INSTRUCTIONS TO FOLLOW: Answer with a number only, stating how many lines of the records hold the word "DGND".

Itemized modification records
______

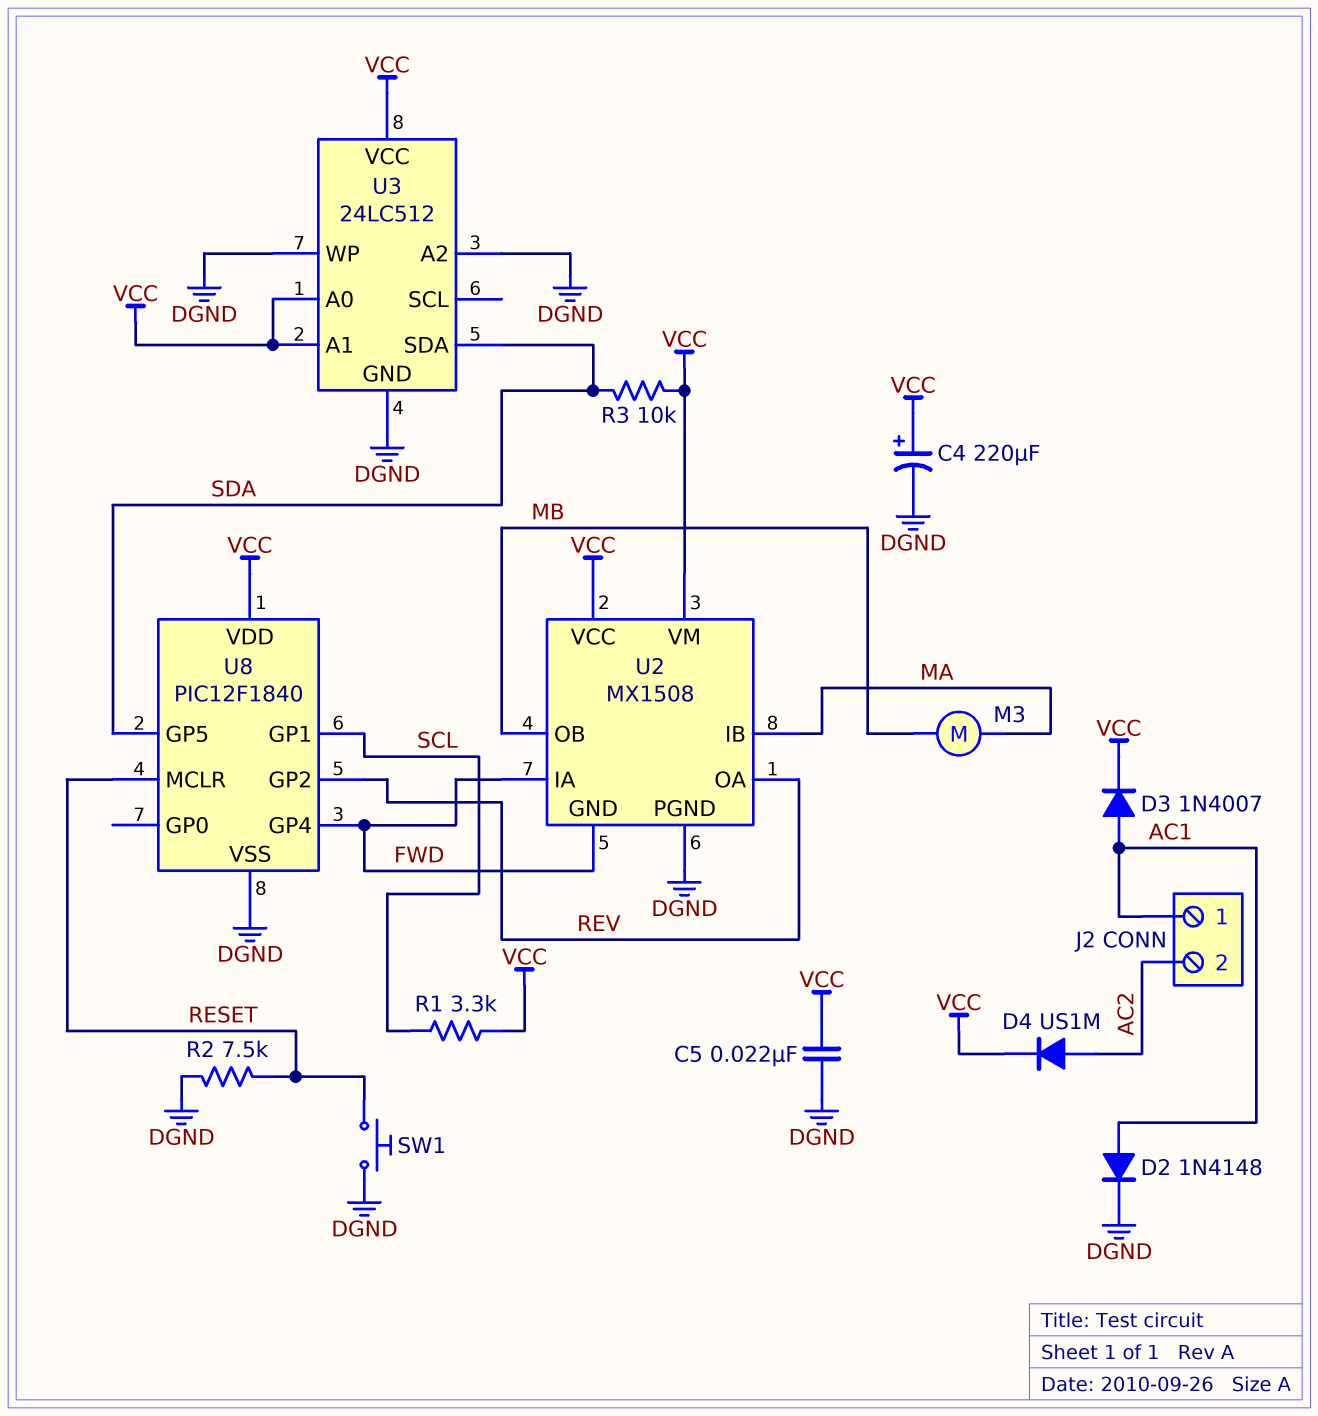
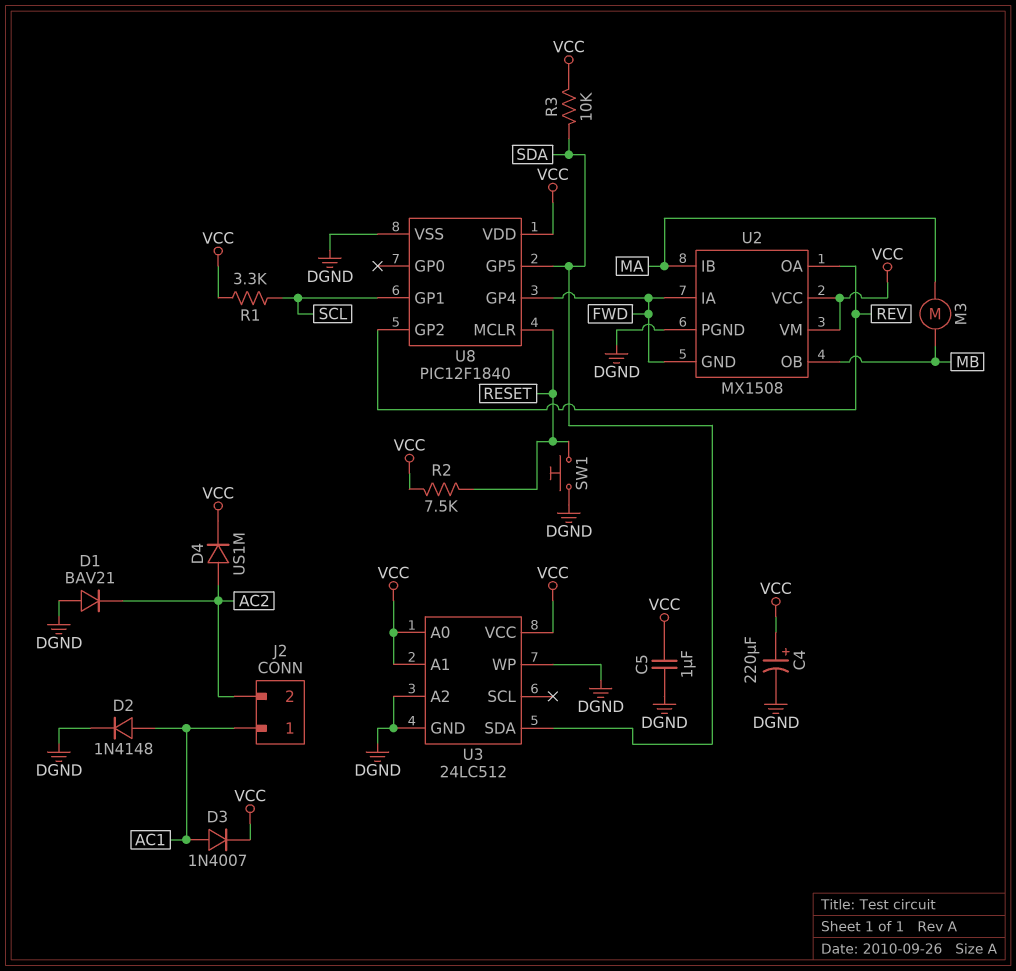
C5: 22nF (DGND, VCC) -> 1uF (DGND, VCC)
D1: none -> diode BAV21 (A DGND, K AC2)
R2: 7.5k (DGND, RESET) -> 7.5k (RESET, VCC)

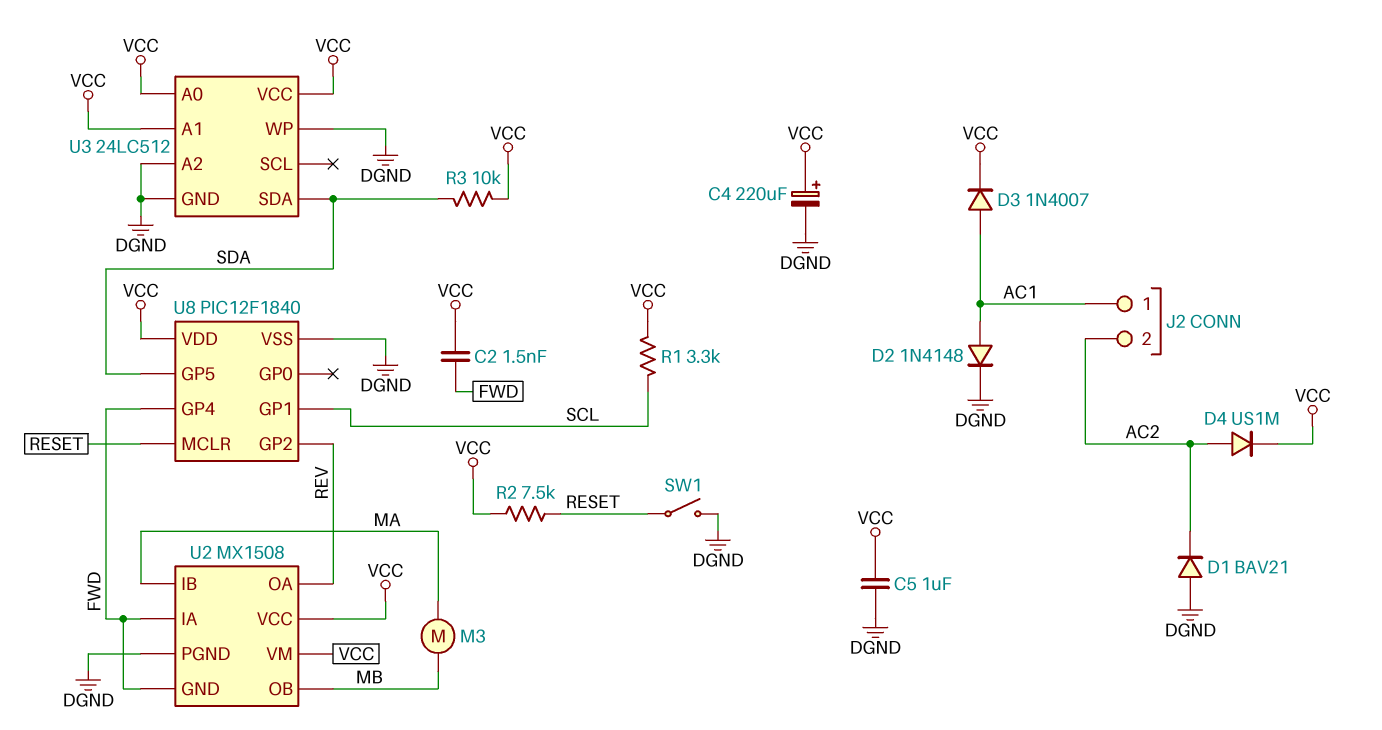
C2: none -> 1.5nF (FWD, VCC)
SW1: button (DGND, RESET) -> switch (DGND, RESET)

______

REPLY TO THE EXERCISE: 4